* **Task statement**
Copy all lines in the data that contain the string "pink".

* **Raw data**
====

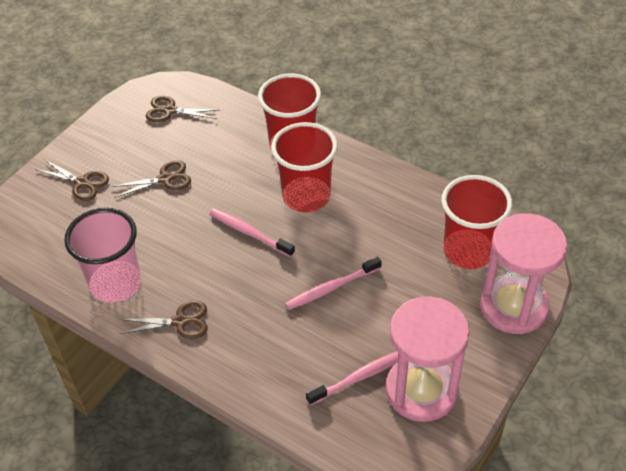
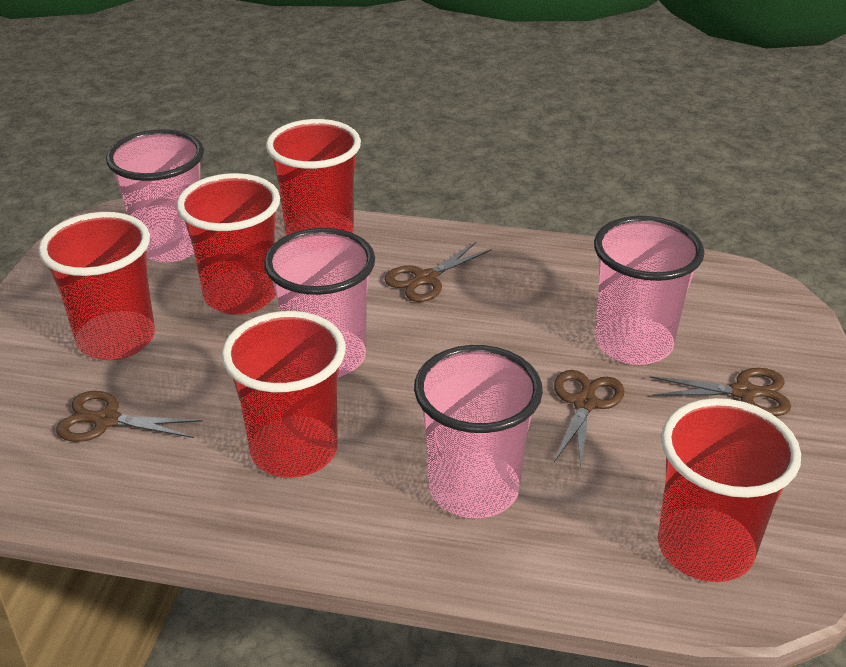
pink cup: 1 -> 4
pink hourglass: 2 -> 0
pink toothbrush: 3 -> 0
red cup: 3 -> 5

====

* **Solution to this problem**
pink cup: 1 -> 4
pink hourglass: 2 -> 0
pink toothbrush: 3 -> 0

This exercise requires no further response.